EXERCISE OBJECTIVE
From top to bottom, write out the listing exactly and skip every picture.

SUPPLIED DATA
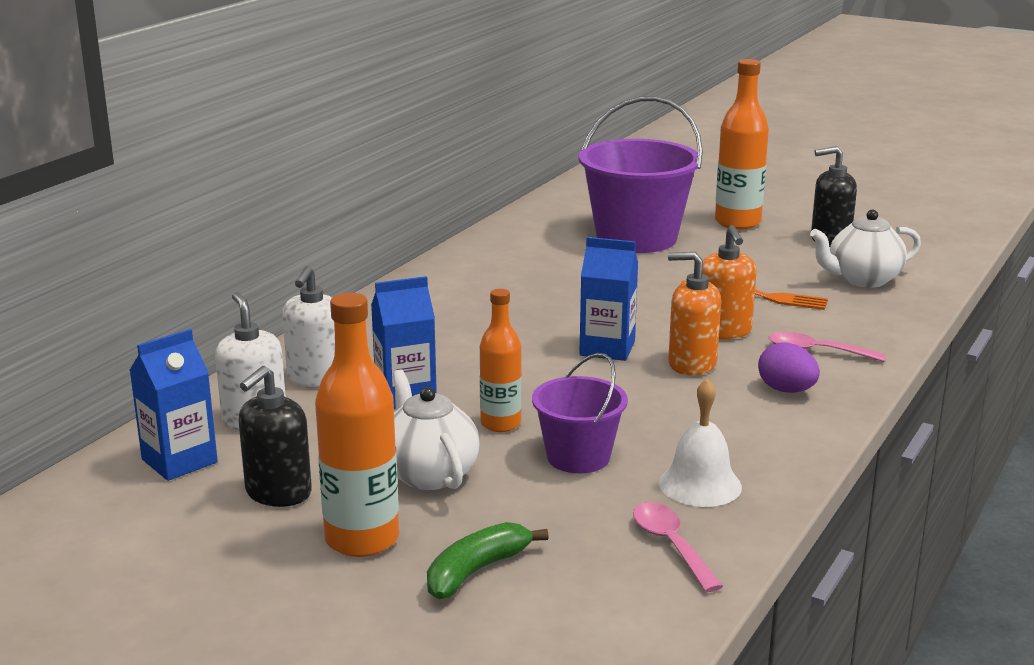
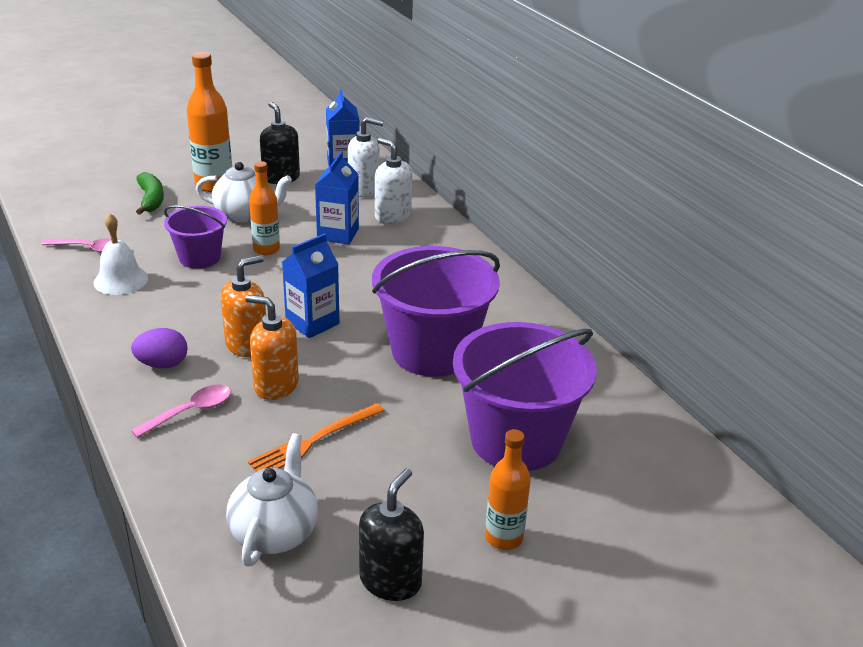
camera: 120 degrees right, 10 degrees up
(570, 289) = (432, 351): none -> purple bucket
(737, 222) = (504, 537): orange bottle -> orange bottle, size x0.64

OUTPUT OF THE EXERCISE
camera: 120 degrees right, 10 degrees up
(570, 289) = (432, 351): none -> purple bucket
(737, 222) = (504, 537): orange bottle -> orange bottle, size x0.64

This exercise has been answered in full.